- [Stored data]
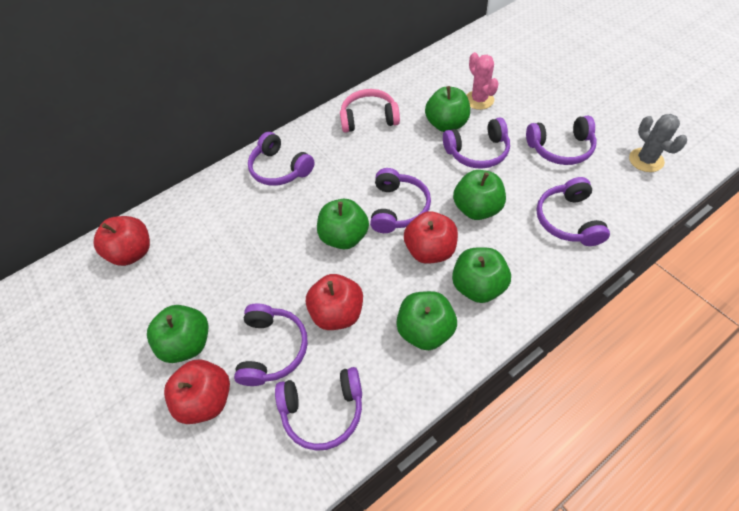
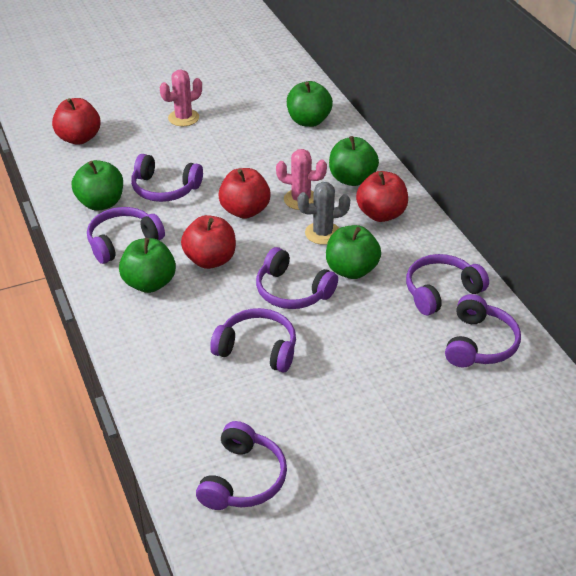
green apple: 6 -> 5
pink cactus: 1 -> 2
pink headphones: 1 -> 0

- [Your task]
Repeat the listing above word for word and leave its images out.

- [Response]
green apple: 6 -> 5
pink cactus: 1 -> 2
pink headphones: 1 -> 0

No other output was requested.